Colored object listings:
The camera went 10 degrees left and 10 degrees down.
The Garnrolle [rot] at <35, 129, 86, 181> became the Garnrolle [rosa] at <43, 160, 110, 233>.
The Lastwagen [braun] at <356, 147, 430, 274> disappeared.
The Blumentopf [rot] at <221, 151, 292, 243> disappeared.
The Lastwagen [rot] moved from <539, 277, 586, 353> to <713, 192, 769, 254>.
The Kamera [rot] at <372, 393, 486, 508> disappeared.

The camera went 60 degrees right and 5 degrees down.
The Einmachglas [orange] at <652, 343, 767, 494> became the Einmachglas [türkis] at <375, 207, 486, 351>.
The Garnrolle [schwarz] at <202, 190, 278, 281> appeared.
* * *
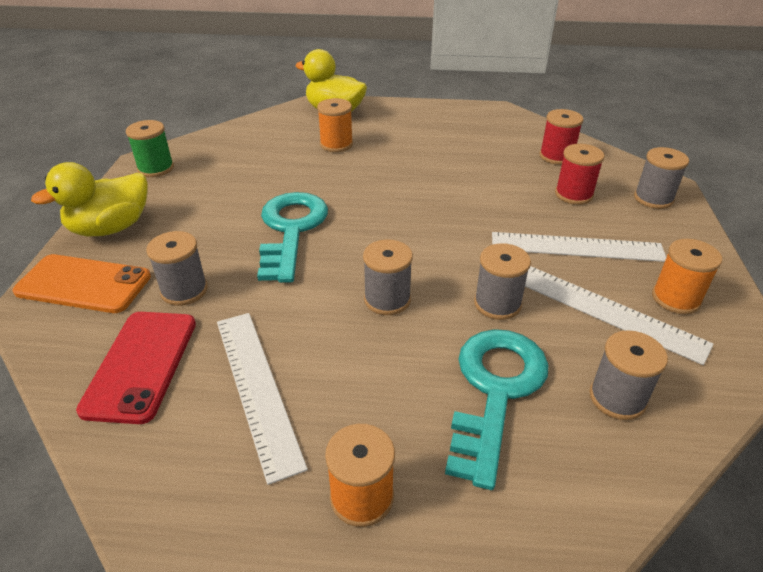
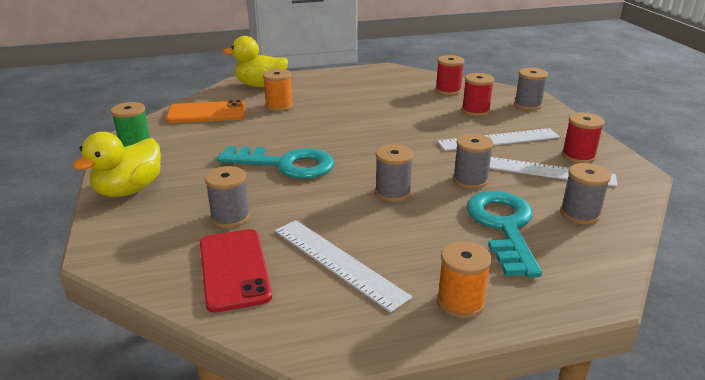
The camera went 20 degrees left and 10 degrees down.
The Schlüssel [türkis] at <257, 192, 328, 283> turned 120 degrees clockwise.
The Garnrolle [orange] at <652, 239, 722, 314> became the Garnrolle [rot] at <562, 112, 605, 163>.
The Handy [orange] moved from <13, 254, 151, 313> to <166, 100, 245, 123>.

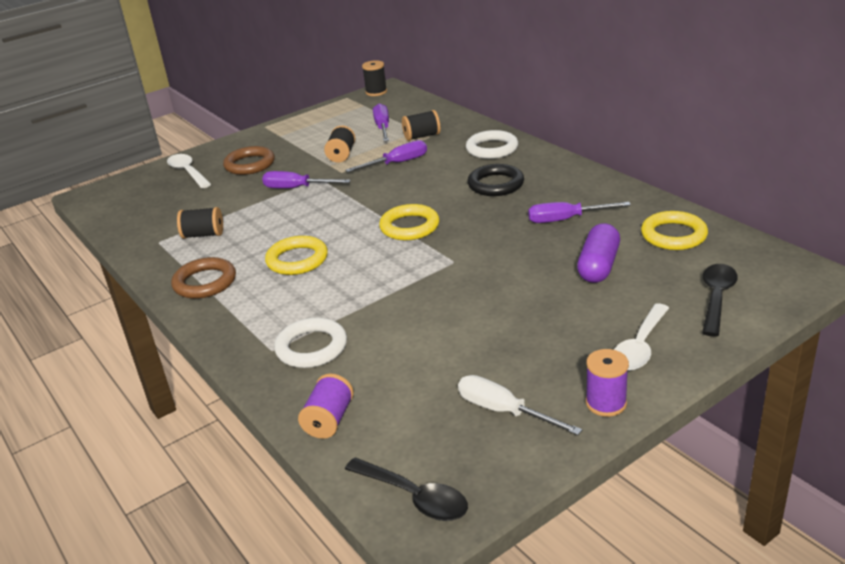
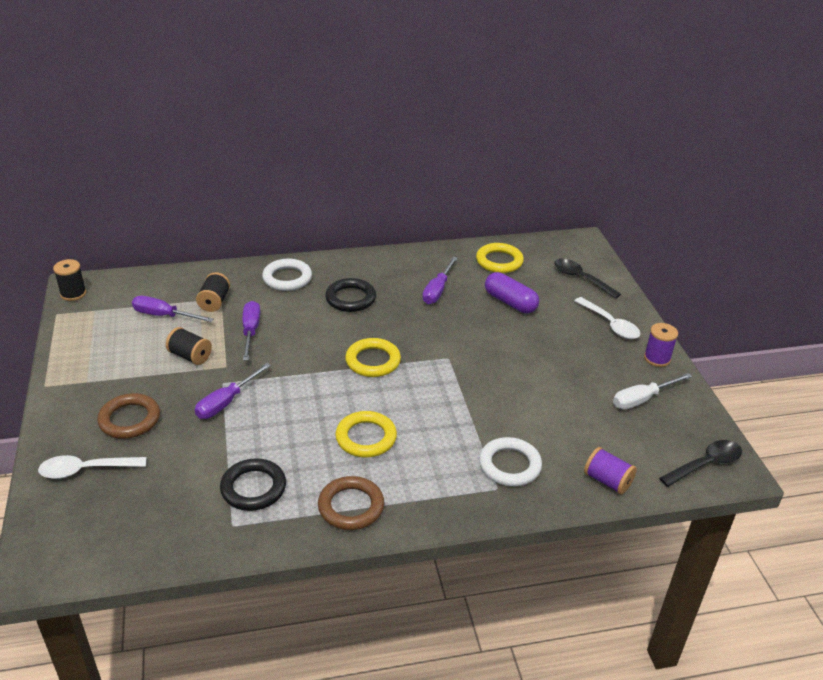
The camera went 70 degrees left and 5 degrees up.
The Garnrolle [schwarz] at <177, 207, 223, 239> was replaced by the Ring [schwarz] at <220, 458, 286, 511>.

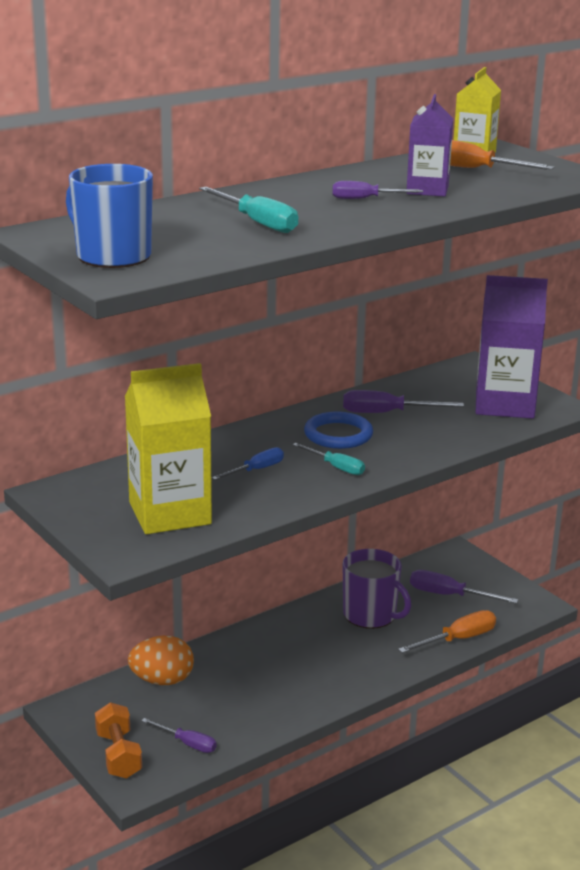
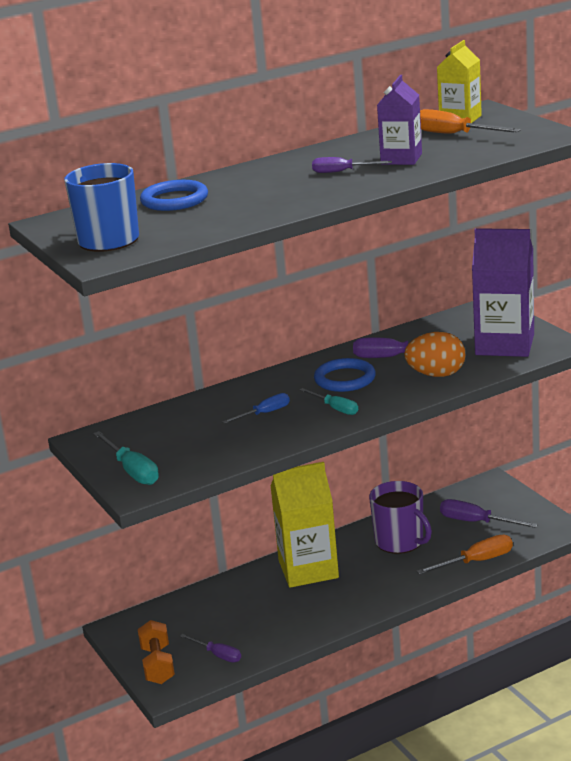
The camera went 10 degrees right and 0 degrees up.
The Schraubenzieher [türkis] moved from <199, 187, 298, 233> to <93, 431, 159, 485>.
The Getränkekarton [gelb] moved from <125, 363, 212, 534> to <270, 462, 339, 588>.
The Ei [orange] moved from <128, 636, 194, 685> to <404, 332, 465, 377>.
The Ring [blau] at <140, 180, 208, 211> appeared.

TASK DESCRIPTION → Output the lines of the records above exactly as they appear, from the line containing "The camera went 10 degrees left" through the line containing "The Blumentopf [rot]".

TASK RESPONSE →
The camera went 10 degrees left and 10 degrees down.
The Garnrolle [rot] at <35, 129, 86, 181> became the Garnrolle [rosa] at <43, 160, 110, 233>.
The Lastwagen [braun] at <356, 147, 430, 274> disappeared.
The Blumentopf [rot] at <221, 151, 292, 243> disappeared.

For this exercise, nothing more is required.